Segment Open

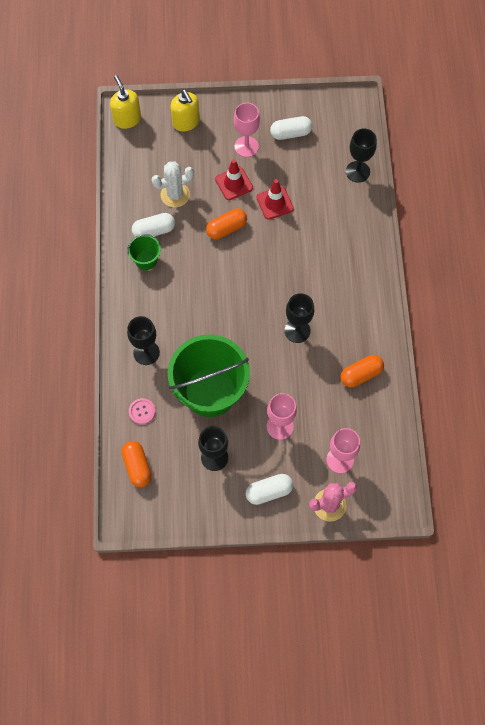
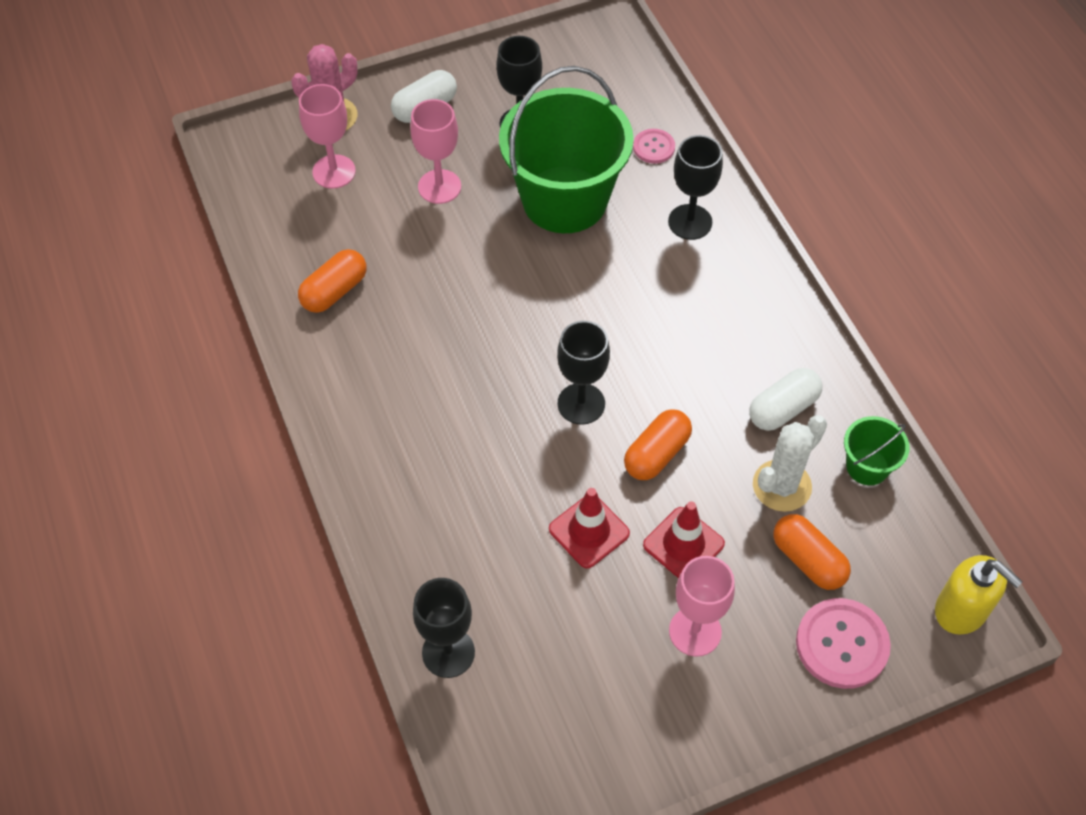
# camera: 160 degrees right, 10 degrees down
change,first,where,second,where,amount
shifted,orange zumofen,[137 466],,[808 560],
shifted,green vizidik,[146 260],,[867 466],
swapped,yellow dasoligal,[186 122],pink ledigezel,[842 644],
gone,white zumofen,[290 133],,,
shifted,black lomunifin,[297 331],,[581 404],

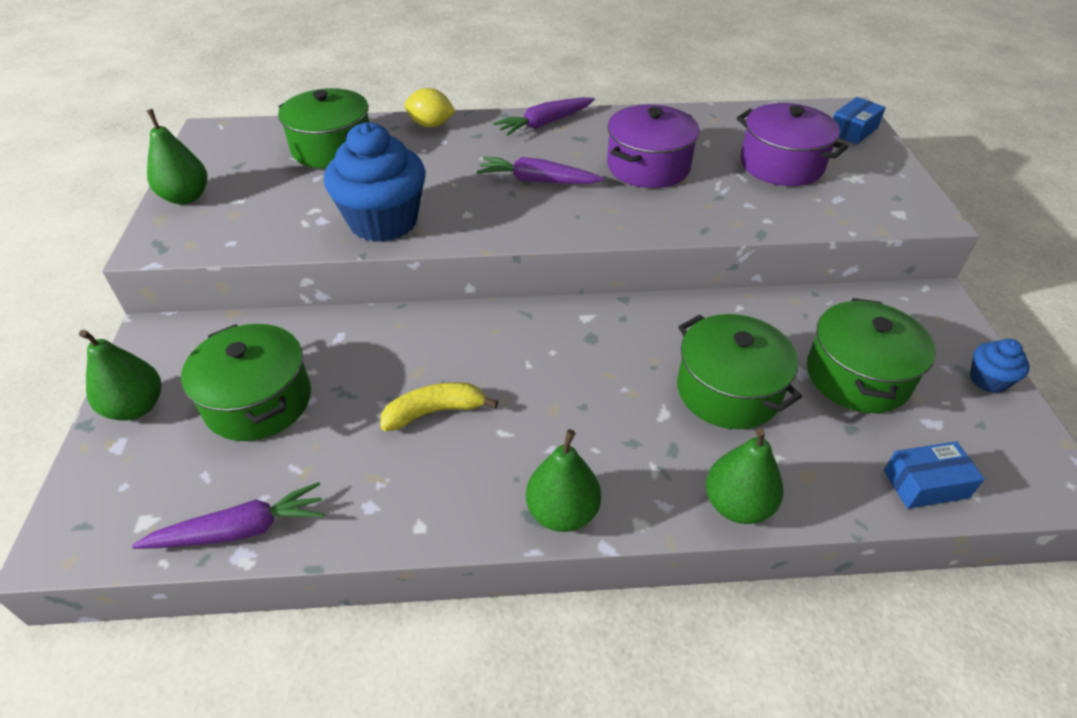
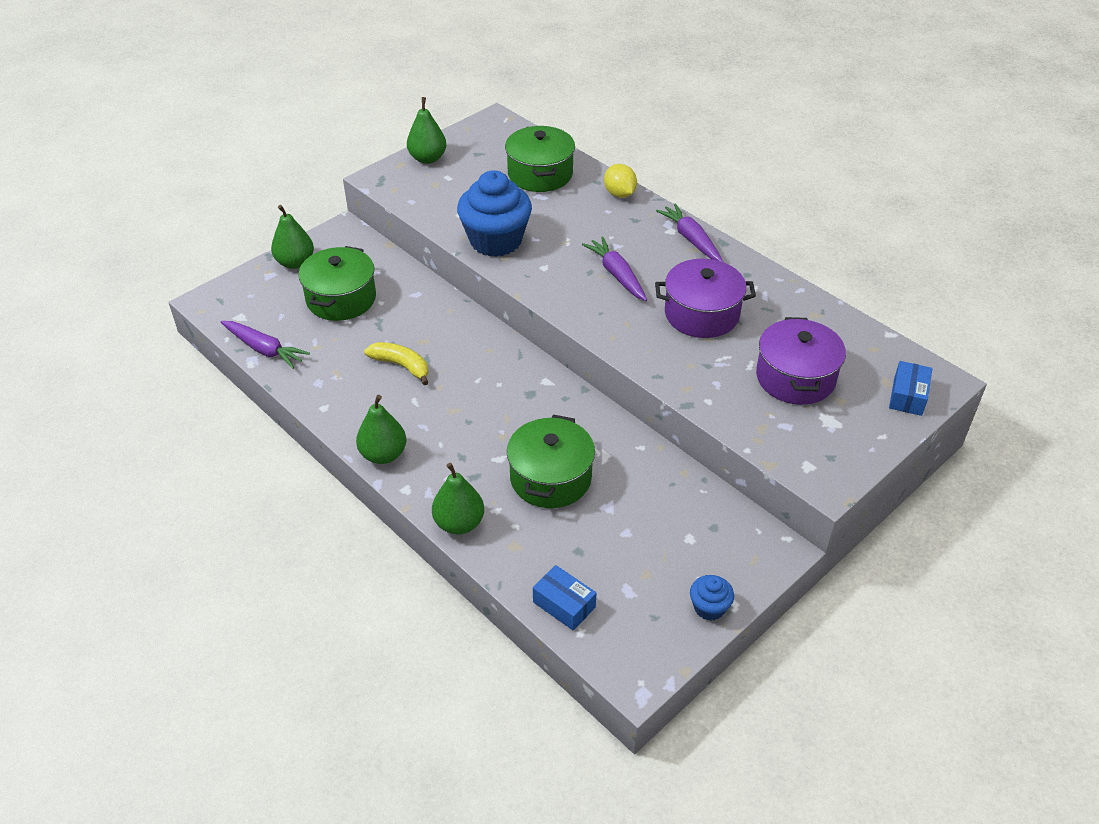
# camera: 50 degrees right, 0 degrees up
change,first,where,second,where,amount
rotated,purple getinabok,[545 123],,[691 239],45 degrees clockwise
gone,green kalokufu,[857 376],,,
rotated,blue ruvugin,[853 130],,[908 396],75 degrees counterclockwise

Segment Closed

• Problem to solve
Repeat the data verbatim, excluding all pictures.

• Written response
# camera: 160 degrees right, 10 degrees down
change,first,where,second,where,amount
shifted,orange zumofen,[137 466],,[808 560],
shifted,green vizidik,[146 260],,[867 466],
swapped,yellow dasoligal,[186 122],pink ledigezel,[842 644],
gone,white zumofen,[290 133],,,
shifted,black lomunifin,[297 331],,[581 404],

# camera: 50 degrees right, 0 degrees up
change,first,where,second,where,amount
rotated,purple getinabok,[545 123],,[691 239],45 degrees clockwise
gone,green kalokufu,[857 376],,,
rotated,blue ruvugin,[853 130],,[908 396],75 degrees counterclockwise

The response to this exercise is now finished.